Could you copy each line of the listing below that has the word "purple"?

___ Information supplied

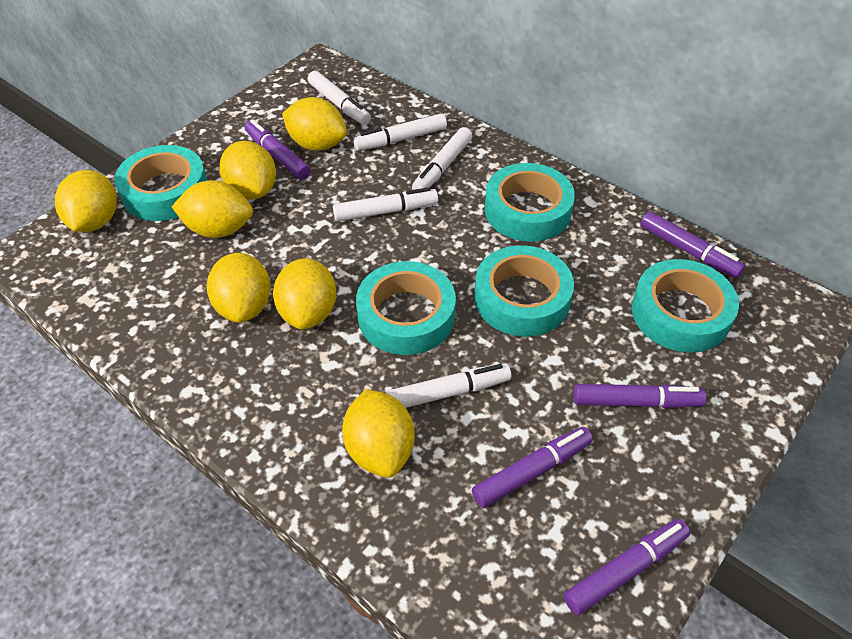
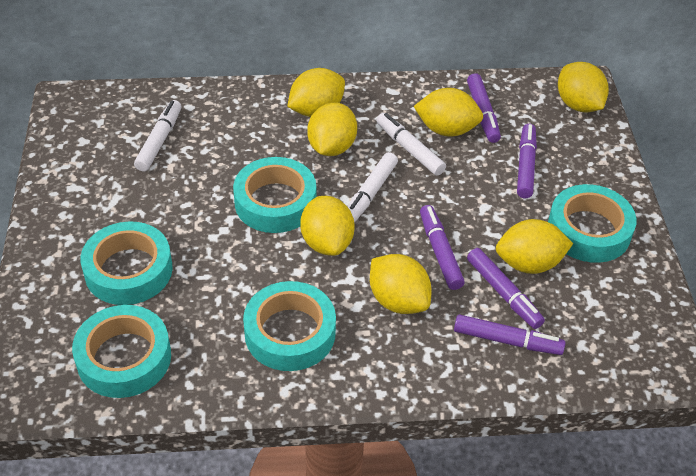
white marker: 5 -> 3

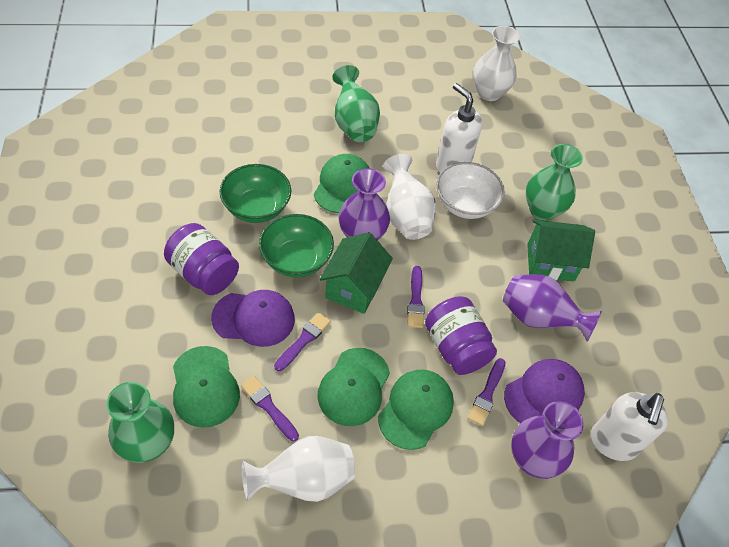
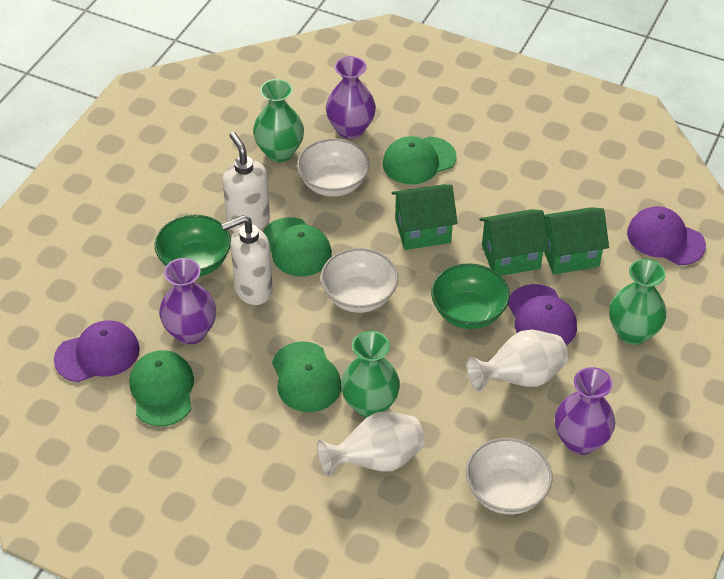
green house: 2 -> 3
purple brush: 4 -> 0
purple cap: 2 -> 3
purple jar: 2 -> 0
white bowl: 1 -> 3
white vase: 3 -> 2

______

Task result |
purple brush: 4 -> 0
purple cap: 2 -> 3
purple jar: 2 -> 0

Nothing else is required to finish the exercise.